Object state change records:
* * *
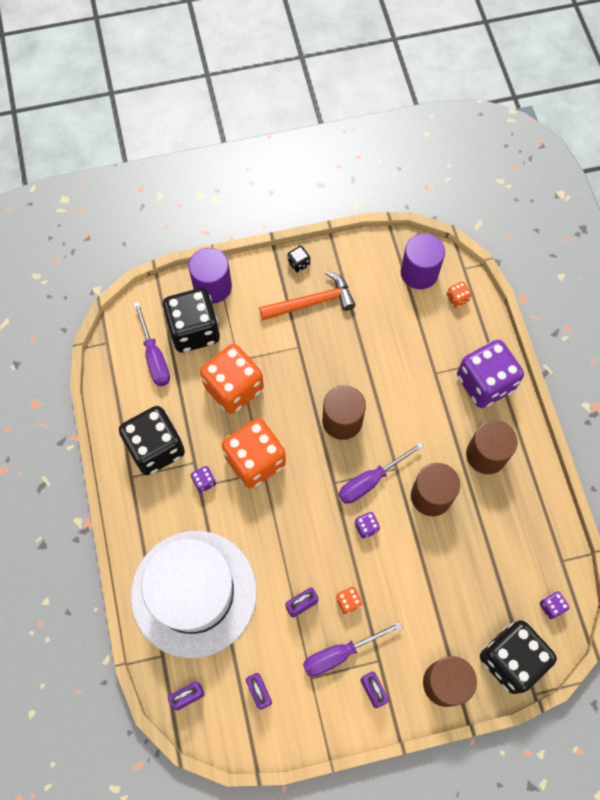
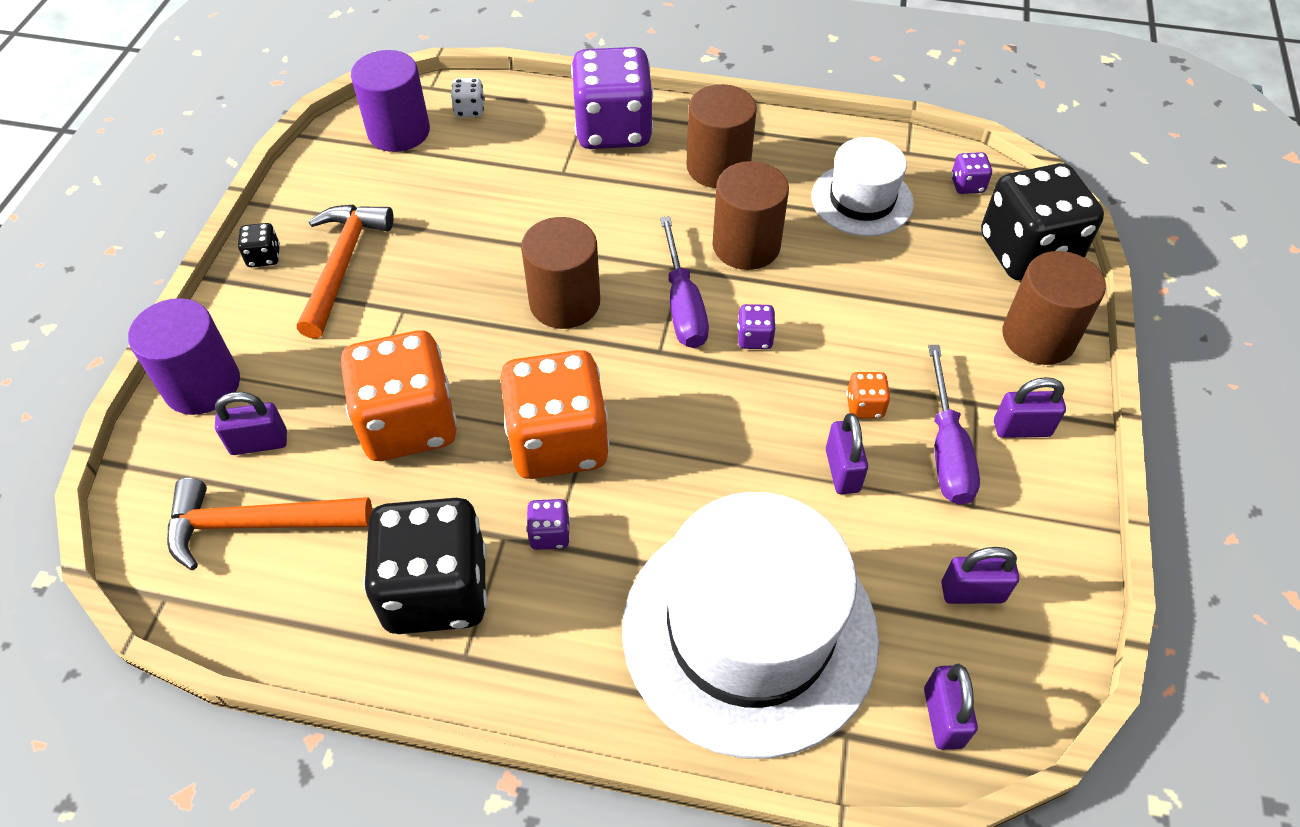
camera: 65 degrees left, 15 degrees down
(154, 357) = (258, 524): purple screwdriver -> orange hammer
(194, 330) = (259, 443): black dice -> purple padlock
(457, 299) = (470, 110): orange dice -> white dice
(503, 547) = (862, 200): none -> white hat

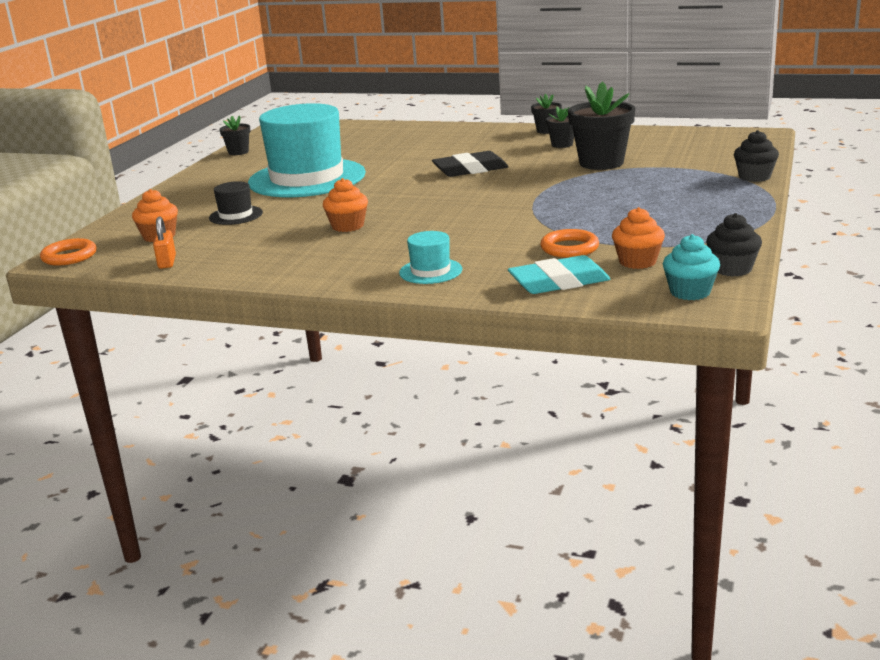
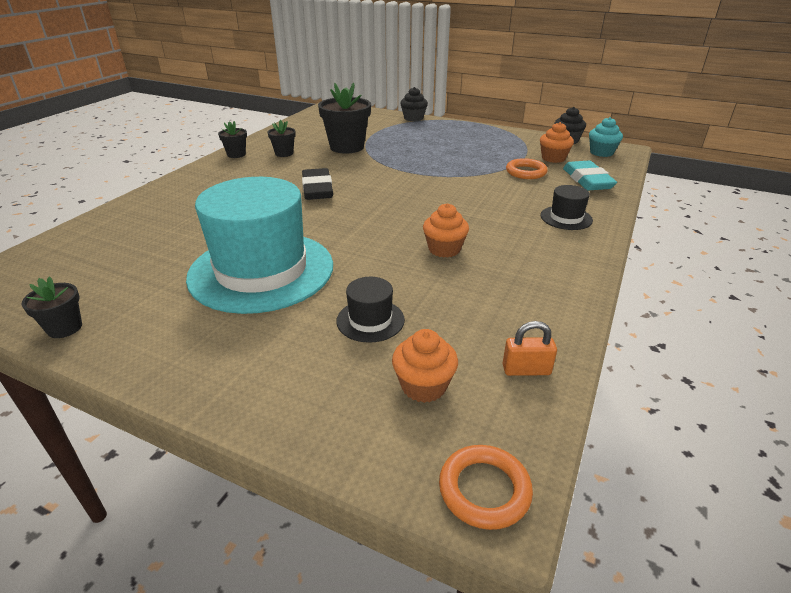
camera: 85 degrees left, 10 degrees up
(430, 271) = (566, 218): turquoise hat -> black hat

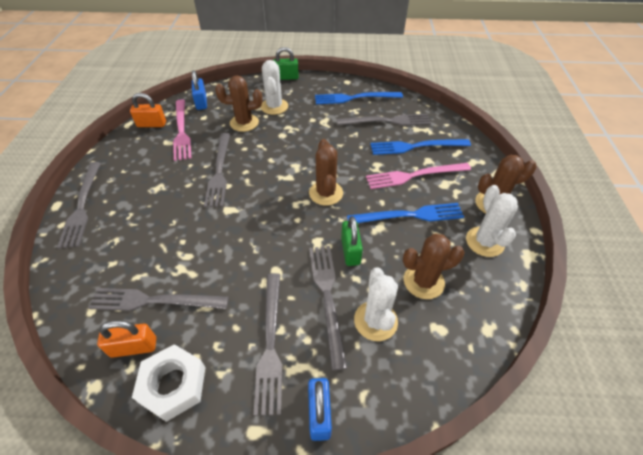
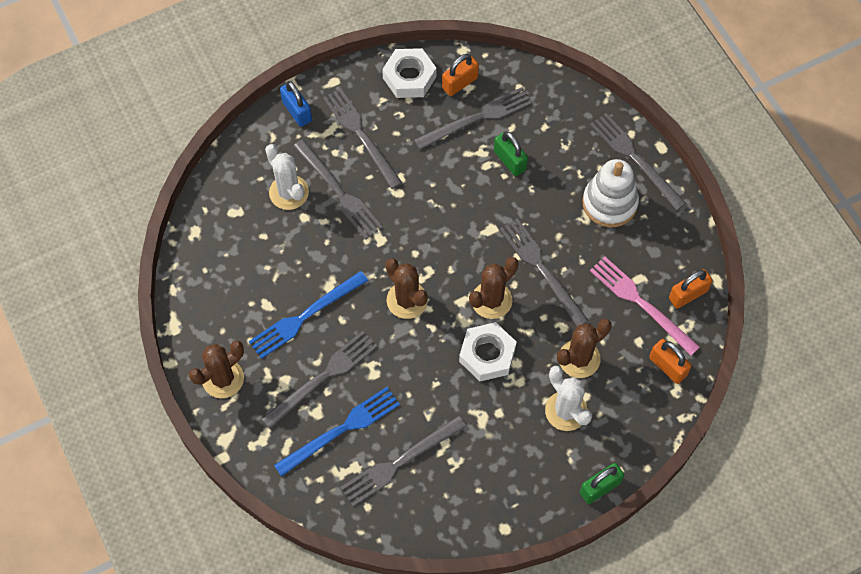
camera: 150 degrees right, 15 degrees up
(134, 187) = (609, 203): none -> white stacking toy
(201, 102) = (667, 366): blue padlock -> orange padlock
(296, 145) = (487, 355): none -> white nut
(350, 251) = (343, 245): green padlock -> green padlock (509, 160)
(355, 98) = (470, 491): blue fork -> none
(414, 175) = (323, 377): pink fork -> grey fork
(423, 281) = (263, 247): brown cactus -> brown cactus (491, 300)
(484, 242) = (219, 321): white cactus -> none

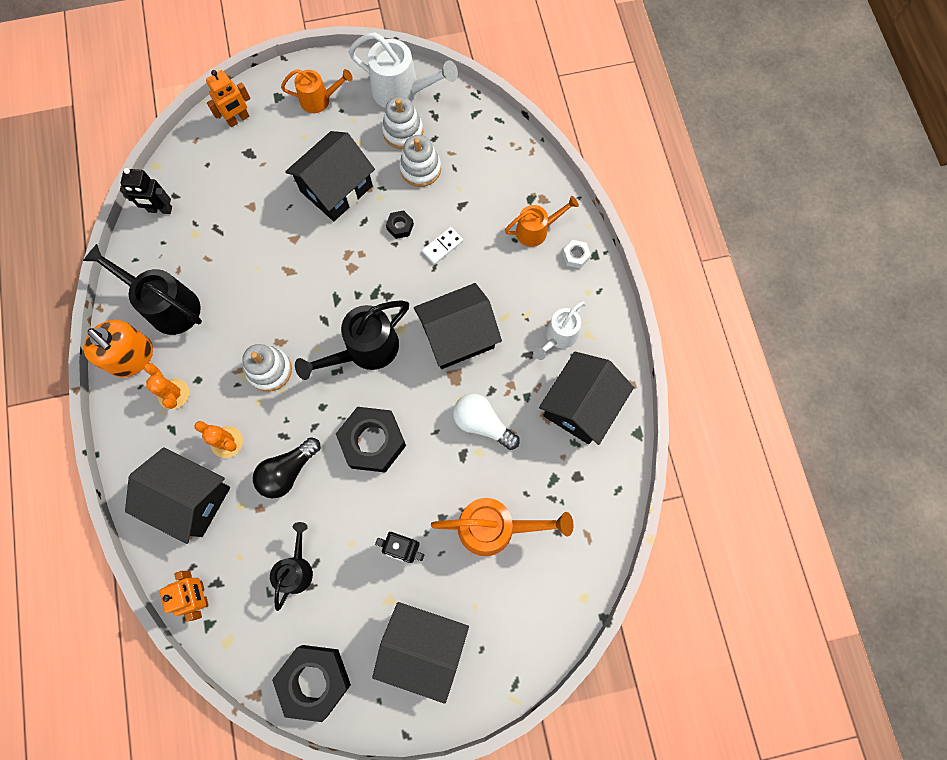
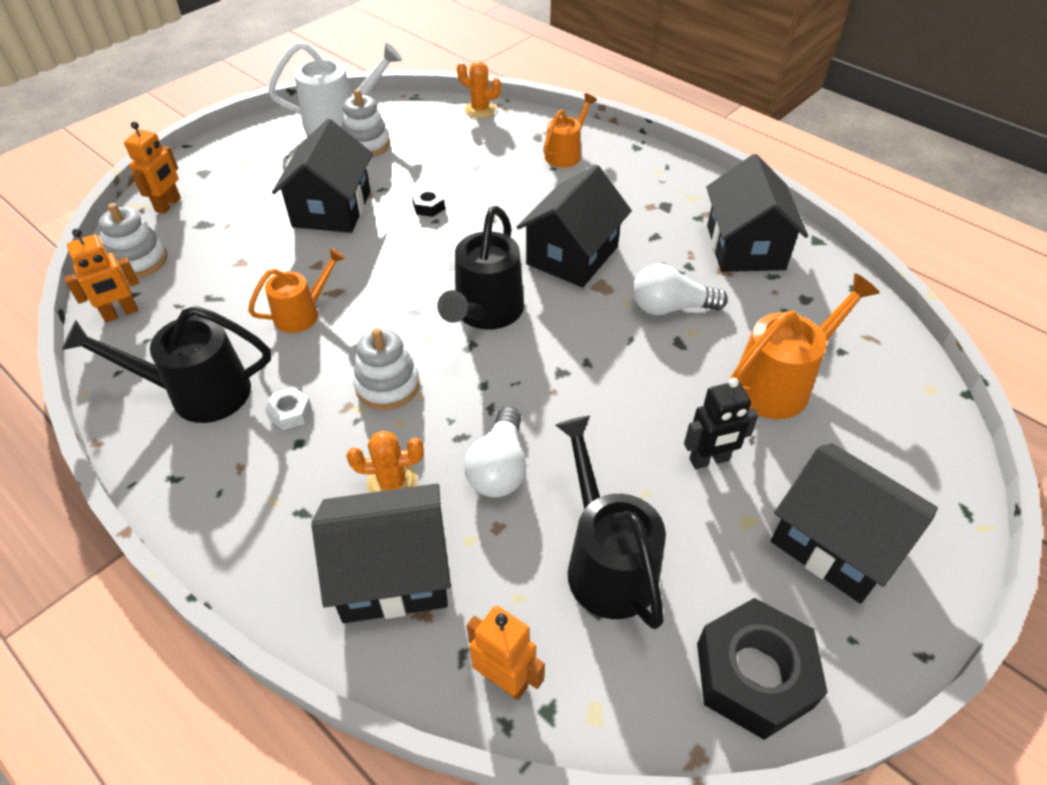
camera: 35 degrees left, 25 degrees down
(132, 357) = (184, 467): orange soap dispenser -> none
(160, 210) = (121, 313): black robot -> orange robot
(173, 394) = (276, 474): orange cactus -> orange cactus (480, 110)
(288, 471) = (499, 467): black light bulb -> white light bulb
(297, 568) = (606, 561): black watering can -> black watering can, size x1.59
(320, 100) = (255, 157): orange watering can -> orange watering can (303, 313)
(373, 441) = (572, 384): black nut -> none
(420, 169) = (409, 161): white stacking toy -> white stacking toy (139, 261)
(424, 647) = (836, 542): black house -> black house turned 60 degrees clockwise
(442, 246) = (487, 201): white domino -> none
(558, 337) = (668, 211): white watering can -> none
(575, 256) = (620, 154): white nut -> white nut (290, 413)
* * *
PROBLEM
Keep the pictures out and repeat exactly the lines from the beginning of the data through the line that contains "(173, 394) = (276, 474): orange", both ends included.

EXERCISE SOLUTION
camera: 65 degrees left, 15 degrees down
(154, 357) = (258, 524): purple screwdriver -> orange hammer
(194, 330) = (259, 443): black dice -> purple padlock
(457, 299) = (470, 110): orange dice -> white dice
(503, 547) = (862, 200): none -> white hat

camera: 85 degrees left, 10 degrees up
(430, 271) = (566, 218): turquoise hat -> black hat

camera: 150 degrees right, 15 degrees up
(134, 187) = (609, 203): none -> white stacking toy
(201, 102) = (667, 366): blue padlock -> orange padlock
(296, 145) = (487, 355): none -> white nut
(350, 251) = (343, 245): green padlock -> green padlock (509, 160)
(355, 98) = (470, 491): blue fork -> none
(414, 175) = (323, 377): pink fork -> grey fork
(423, 281) = (263, 247): brown cactus -> brown cactus (491, 300)
(484, 242) = (219, 321): white cactus -> none

camera: 35 degrees left, 25 degrees down
(132, 357) = (184, 467): orange soap dispenser -> none
(160, 210) = (121, 313): black robot -> orange robot
(173, 394) = (276, 474): orange cactus -> orange cactus (480, 110)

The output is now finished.